§ Prompt: Whatever the records hold, copy it exactly and completely.

Change detection outputs
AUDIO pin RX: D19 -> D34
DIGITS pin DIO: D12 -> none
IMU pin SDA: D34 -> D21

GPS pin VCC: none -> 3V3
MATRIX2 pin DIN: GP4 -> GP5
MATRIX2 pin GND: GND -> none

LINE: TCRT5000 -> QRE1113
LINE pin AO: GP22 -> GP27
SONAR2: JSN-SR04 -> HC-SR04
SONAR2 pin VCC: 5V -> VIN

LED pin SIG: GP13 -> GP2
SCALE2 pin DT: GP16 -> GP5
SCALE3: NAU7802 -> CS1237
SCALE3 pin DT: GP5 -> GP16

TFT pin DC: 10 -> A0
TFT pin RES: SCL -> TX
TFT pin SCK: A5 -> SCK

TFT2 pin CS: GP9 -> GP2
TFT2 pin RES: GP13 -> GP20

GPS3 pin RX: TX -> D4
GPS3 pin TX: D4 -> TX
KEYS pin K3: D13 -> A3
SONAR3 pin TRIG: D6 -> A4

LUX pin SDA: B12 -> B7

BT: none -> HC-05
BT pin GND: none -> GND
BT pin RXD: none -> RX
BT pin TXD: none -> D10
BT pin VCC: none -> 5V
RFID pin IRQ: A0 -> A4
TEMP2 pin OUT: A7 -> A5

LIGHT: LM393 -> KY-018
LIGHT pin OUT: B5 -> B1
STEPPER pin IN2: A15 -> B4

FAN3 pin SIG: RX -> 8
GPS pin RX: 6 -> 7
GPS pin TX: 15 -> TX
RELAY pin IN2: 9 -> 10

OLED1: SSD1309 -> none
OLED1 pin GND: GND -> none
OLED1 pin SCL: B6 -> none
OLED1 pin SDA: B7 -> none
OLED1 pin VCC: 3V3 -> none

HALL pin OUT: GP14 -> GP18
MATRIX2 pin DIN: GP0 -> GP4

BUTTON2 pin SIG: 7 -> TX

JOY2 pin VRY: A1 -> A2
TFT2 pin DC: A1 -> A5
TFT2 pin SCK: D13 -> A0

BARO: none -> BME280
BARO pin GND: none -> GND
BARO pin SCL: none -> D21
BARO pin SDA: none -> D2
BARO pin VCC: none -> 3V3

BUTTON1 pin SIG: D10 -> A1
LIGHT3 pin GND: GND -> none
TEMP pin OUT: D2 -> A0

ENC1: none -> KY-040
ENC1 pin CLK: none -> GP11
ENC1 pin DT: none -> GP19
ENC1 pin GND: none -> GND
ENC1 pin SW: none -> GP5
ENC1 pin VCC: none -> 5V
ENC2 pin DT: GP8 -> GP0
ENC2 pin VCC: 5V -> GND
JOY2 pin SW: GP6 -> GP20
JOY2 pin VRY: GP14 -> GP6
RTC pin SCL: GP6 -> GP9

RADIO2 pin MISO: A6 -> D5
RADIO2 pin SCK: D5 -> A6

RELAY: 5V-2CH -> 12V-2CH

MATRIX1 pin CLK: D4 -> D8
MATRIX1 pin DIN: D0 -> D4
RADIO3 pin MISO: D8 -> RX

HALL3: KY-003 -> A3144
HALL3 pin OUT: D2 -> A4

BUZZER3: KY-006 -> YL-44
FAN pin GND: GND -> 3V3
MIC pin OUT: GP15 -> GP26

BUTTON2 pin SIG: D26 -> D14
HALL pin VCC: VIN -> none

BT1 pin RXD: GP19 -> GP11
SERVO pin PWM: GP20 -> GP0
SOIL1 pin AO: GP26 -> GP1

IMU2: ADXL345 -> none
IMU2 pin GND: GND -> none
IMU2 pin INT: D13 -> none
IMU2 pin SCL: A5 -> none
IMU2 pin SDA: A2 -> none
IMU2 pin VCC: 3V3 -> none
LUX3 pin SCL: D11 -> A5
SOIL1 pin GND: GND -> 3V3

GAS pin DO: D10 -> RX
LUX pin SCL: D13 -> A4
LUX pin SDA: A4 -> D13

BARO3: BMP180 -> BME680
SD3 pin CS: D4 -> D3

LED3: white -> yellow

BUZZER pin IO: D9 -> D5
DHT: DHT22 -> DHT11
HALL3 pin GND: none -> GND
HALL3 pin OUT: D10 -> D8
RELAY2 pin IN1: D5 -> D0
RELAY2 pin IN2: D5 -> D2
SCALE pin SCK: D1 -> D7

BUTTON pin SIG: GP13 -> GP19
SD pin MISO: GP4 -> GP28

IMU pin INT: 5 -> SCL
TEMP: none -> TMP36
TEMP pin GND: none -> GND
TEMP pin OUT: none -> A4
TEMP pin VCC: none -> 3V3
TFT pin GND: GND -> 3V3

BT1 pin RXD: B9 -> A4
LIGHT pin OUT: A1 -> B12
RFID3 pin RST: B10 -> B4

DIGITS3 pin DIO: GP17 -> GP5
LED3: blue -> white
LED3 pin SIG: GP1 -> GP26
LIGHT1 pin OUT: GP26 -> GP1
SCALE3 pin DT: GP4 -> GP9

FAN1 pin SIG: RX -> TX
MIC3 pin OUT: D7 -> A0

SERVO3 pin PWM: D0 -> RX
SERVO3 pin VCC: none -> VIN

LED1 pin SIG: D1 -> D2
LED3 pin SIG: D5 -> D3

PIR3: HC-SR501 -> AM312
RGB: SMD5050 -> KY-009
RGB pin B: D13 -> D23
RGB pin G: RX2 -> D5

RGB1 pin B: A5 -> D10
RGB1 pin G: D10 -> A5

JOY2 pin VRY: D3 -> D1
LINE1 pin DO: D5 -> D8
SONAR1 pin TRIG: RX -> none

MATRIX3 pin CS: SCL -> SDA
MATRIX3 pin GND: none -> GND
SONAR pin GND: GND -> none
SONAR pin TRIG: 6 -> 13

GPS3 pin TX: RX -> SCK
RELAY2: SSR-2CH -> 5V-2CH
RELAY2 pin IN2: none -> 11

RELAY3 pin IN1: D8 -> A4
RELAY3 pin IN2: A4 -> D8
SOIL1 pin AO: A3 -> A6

§ Exercise output:
AUDIO pin RX: D19 -> D34
DIGITS pin DIO: D12 -> none
IMU pin SDA: D34 -> D21

GPS pin VCC: none -> 3V3
MATRIX2 pin DIN: GP4 -> GP5
MATRIX2 pin GND: GND -> none

LINE: TCRT5000 -> QRE1113
LINE pin AO: GP22 -> GP27
SONAR2: JSN-SR04 -> HC-SR04
SONAR2 pin VCC: 5V -> VIN

LED pin SIG: GP13 -> GP2
SCALE2 pin DT: GP16 -> GP5
SCALE3: NAU7802 -> CS1237
SCALE3 pin DT: GP5 -> GP16

TFT pin DC: 10 -> A0
TFT pin RES: SCL -> TX
TFT pin SCK: A5 -> SCK

TFT2 pin CS: GP9 -> GP2
TFT2 pin RES: GP13 -> GP20

GPS3 pin RX: TX -> D4
GPS3 pin TX: D4 -> TX
KEYS pin K3: D13 -> A3
SONAR3 pin TRIG: D6 -> A4

LUX pin SDA: B12 -> B7

BT: none -> HC-05
BT pin GND: none -> GND
BT pin RXD: none -> RX
BT pin TXD: none -> D10
BT pin VCC: none -> 5V
RFID pin IRQ: A0 -> A4
TEMP2 pin OUT: A7 -> A5

LIGHT: LM393 -> KY-018
LIGHT pin OUT: B5 -> B1
STEPPER pin IN2: A15 -> B4

FAN3 pin SIG: RX -> 8
GPS pin RX: 6 -> 7
GPS pin TX: 15 -> TX
RELAY pin IN2: 9 -> 10

OLED1: SSD1309 -> none
OLED1 pin GND: GND -> none
OLED1 pin SCL: B6 -> none
OLED1 pin SDA: B7 -> none
OLED1 pin VCC: 3V3 -> none

HALL pin OUT: GP14 -> GP18
MATRIX2 pin DIN: GP0 -> GP4

BUTTON2 pin SIG: 7 -> TX

JOY2 pin VRY: A1 -> A2
TFT2 pin DC: A1 -> A5
TFT2 pin SCK: D13 -> A0

BARO: none -> BME280
BARO pin GND: none -> GND
BARO pin SCL: none -> D21
BARO pin SDA: none -> D2
BARO pin VCC: none -> 3V3

BUTTON1 pin SIG: D10 -> A1
LIGHT3 pin GND: GND -> none
TEMP pin OUT: D2 -> A0

ENC1: none -> KY-040
ENC1 pin CLK: none -> GP11
ENC1 pin DT: none -> GP19
ENC1 pin GND: none -> GND
ENC1 pin SW: none -> GP5
ENC1 pin VCC: none -> 5V
ENC2 pin DT: GP8 -> GP0
ENC2 pin VCC: 5V -> GND
JOY2 pin SW: GP6 -> GP20
JOY2 pin VRY: GP14 -> GP6
RTC pin SCL: GP6 -> GP9

RADIO2 pin MISO: A6 -> D5
RADIO2 pin SCK: D5 -> A6

RELAY: 5V-2CH -> 12V-2CH

MATRIX1 pin CLK: D4 -> D8
MATRIX1 pin DIN: D0 -> D4
RADIO3 pin MISO: D8 -> RX

HALL3: KY-003 -> A3144
HALL3 pin OUT: D2 -> A4

BUZZER3: KY-006 -> YL-44
FAN pin GND: GND -> 3V3
MIC pin OUT: GP15 -> GP26

BUTTON2 pin SIG: D26 -> D14
HALL pin VCC: VIN -> none

BT1 pin RXD: GP19 -> GP11
SERVO pin PWM: GP20 -> GP0
SOIL1 pin AO: GP26 -> GP1

IMU2: ADXL345 -> none
IMU2 pin GND: GND -> none
IMU2 pin INT: D13 -> none
IMU2 pin SCL: A5 -> none
IMU2 pin SDA: A2 -> none
IMU2 pin VCC: 3V3 -> none
LUX3 pin SCL: D11 -> A5
SOIL1 pin GND: GND -> 3V3

GAS pin DO: D10 -> RX
LUX pin SCL: D13 -> A4
LUX pin SDA: A4 -> D13

BARO3: BMP180 -> BME680
SD3 pin CS: D4 -> D3

LED3: white -> yellow

BUZZER pin IO: D9 -> D5
DHT: DHT22 -> DHT11
HALL3 pin GND: none -> GND
HALL3 pin OUT: D10 -> D8
RELAY2 pin IN1: D5 -> D0
RELAY2 pin IN2: D5 -> D2
SCALE pin SCK: D1 -> D7

BUTTON pin SIG: GP13 -> GP19
SD pin MISO: GP4 -> GP28

IMU pin INT: 5 -> SCL
TEMP: none -> TMP36
TEMP pin GND: none -> GND
TEMP pin OUT: none -> A4
TEMP pin VCC: none -> 3V3
TFT pin GND: GND -> 3V3

BT1 pin RXD: B9 -> A4
LIGHT pin OUT: A1 -> B12
RFID3 pin RST: B10 -> B4

DIGITS3 pin DIO: GP17 -> GP5
LED3: blue -> white
LED3 pin SIG: GP1 -> GP26
LIGHT1 pin OUT: GP26 -> GP1
SCALE3 pin DT: GP4 -> GP9

FAN1 pin SIG: RX -> TX
MIC3 pin OUT: D7 -> A0

SERVO3 pin PWM: D0 -> RX
SERVO3 pin VCC: none -> VIN

LED1 pin SIG: D1 -> D2
LED3 pin SIG: D5 -> D3

PIR3: HC-SR501 -> AM312
RGB: SMD5050 -> KY-009
RGB pin B: D13 -> D23
RGB pin G: RX2 -> D5

RGB1 pin B: A5 -> D10
RGB1 pin G: D10 -> A5

JOY2 pin VRY: D3 -> D1
LINE1 pin DO: D5 -> D8
SONAR1 pin TRIG: RX -> none

MATRIX3 pin CS: SCL -> SDA
MATRIX3 pin GND: none -> GND
SONAR pin GND: GND -> none
SONAR pin TRIG: 6 -> 13

GPS3 pin TX: RX -> SCK
RELAY2: SSR-2CH -> 5V-2CH
RELAY2 pin IN2: none -> 11

RELAY3 pin IN1: D8 -> A4
RELAY3 pin IN2: A4 -> D8
SOIL1 pin AO: A3 -> A6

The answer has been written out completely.